DATASET EXTRACT Block Start

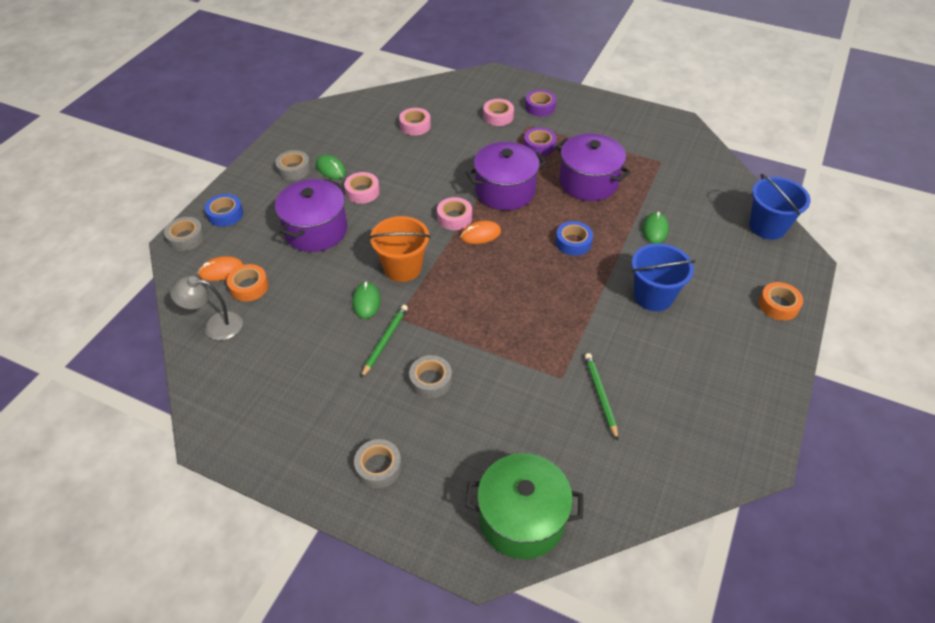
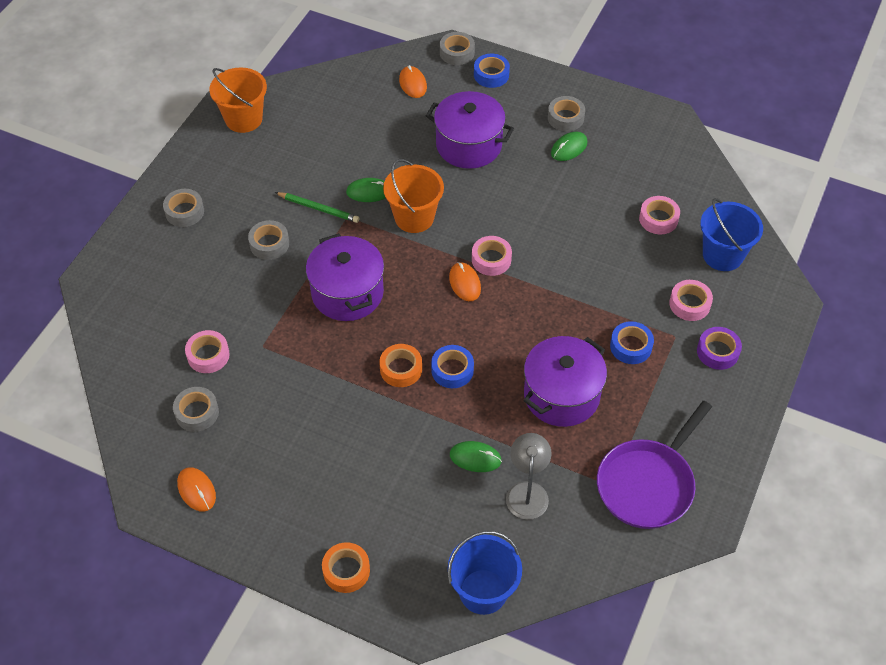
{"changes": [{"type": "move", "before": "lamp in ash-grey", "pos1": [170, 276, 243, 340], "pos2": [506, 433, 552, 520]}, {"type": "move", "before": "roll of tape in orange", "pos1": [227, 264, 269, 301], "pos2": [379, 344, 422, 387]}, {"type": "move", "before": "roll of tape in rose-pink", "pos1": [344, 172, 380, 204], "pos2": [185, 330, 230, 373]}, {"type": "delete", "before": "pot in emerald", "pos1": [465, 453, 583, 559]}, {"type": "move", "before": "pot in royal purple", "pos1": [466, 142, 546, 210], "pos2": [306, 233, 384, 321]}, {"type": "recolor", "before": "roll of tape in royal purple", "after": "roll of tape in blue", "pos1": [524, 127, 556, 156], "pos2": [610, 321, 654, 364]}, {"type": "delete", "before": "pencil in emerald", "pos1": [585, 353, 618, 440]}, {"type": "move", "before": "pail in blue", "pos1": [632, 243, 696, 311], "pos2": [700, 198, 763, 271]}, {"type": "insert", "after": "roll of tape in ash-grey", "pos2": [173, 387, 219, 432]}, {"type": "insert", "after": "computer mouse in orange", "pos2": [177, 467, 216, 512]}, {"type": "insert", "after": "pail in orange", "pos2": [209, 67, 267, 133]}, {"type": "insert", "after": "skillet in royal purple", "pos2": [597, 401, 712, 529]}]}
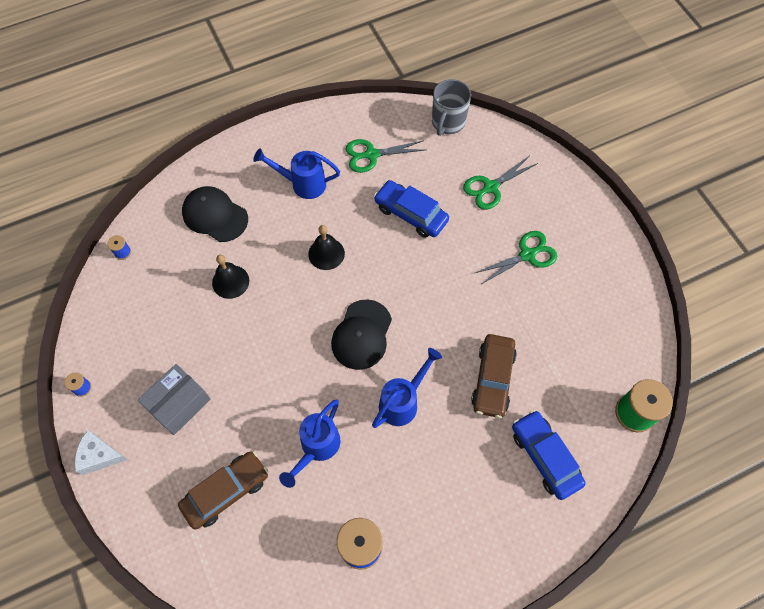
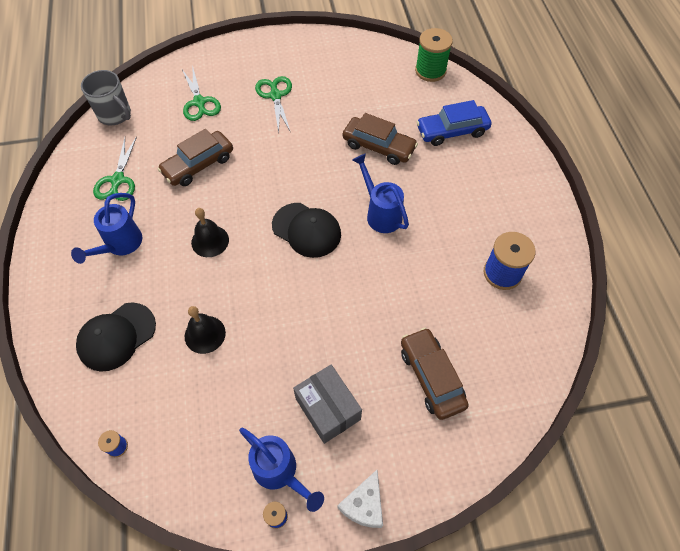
{"changes": [{"type": "move", "before": "sprinkling can in blue", "pos1": [279, 400, 340, 488], "pos2": [239, 428, 324, 512]}, {"type": "recolor", "before": "toy car in blue", "after": "toy car in brown", "pos1": [374, 180, 449, 238], "pos2": [158, 129, 233, 186]}]}
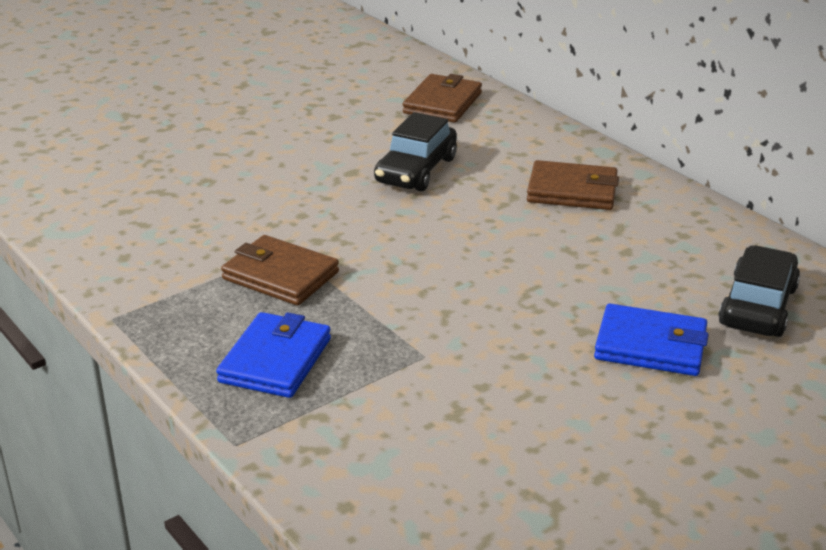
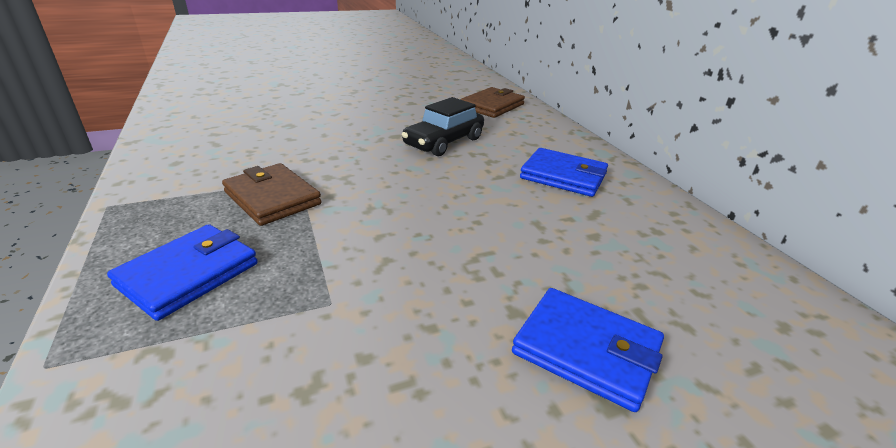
{"changes": [{"type": "recolor", "before": "billfold in brown", "after": "billfold in blue", "pos1": [527, 160, 619, 210], "pos2": [520, 148, 608, 197]}, {"type": "delete", "before": "toy car in ebony", "pos1": [718, 245, 800, 337]}]}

DATASET EXTRACT Block End

## YOUR OBJECTIVE
Everything in the data except the pictures must appear in your answer unchanged.

## EXERCISE OUTPUT
{"changes": [{"type": "move", "before": "lamp in ash-grey", "pos1": [170, 276, 243, 340], "pos2": [506, 433, 552, 520]}, {"type": "move", "before": "roll of tape in orange", "pos1": [227, 264, 269, 301], "pos2": [379, 344, 422, 387]}, {"type": "move", "before": "roll of tape in rose-pink", "pos1": [344, 172, 380, 204], "pos2": [185, 330, 230, 373]}, {"type": "delete", "before": "pot in emerald", "pos1": [465, 453, 583, 559]}, {"type": "move", "before": "pot in royal purple", "pos1": [466, 142, 546, 210], "pos2": [306, 233, 384, 321]}, {"type": "recolor", "before": "roll of tape in royal purple", "after": "roll of tape in blue", "pos1": [524, 127, 556, 156], "pos2": [610, 321, 654, 364]}, {"type": "delete", "before": "pencil in emerald", "pos1": [585, 353, 618, 440]}, {"type": "move", "before": "pail in blue", "pos1": [632, 243, 696, 311], "pos2": [700, 198, 763, 271]}, {"type": "insert", "after": "roll of tape in ash-grey", "pos2": [173, 387, 219, 432]}, {"type": "insert", "after": "computer mouse in orange", "pos2": [177, 467, 216, 512]}, {"type": "insert", "after": "pail in orange", "pos2": [209, 67, 267, 133]}, {"type": "insert", "after": "skillet in royal purple", "pos2": [597, 401, 712, 529]}]}
{"changes": [{"type": "move", "before": "sprinkling can in blue", "pos1": [279, 400, 340, 488], "pos2": [239, 428, 324, 512]}, {"type": "recolor", "before": "toy car in blue", "after": "toy car in brown", "pos1": [374, 180, 449, 238], "pos2": [158, 129, 233, 186]}]}
{"changes": [{"type": "recolor", "before": "billfold in brown", "after": "billfold in blue", "pos1": [527, 160, 619, 210], "pos2": [520, 148, 608, 197]}, {"type": "delete", "before": "toy car in ebony", "pos1": [718, 245, 800, 337]}]}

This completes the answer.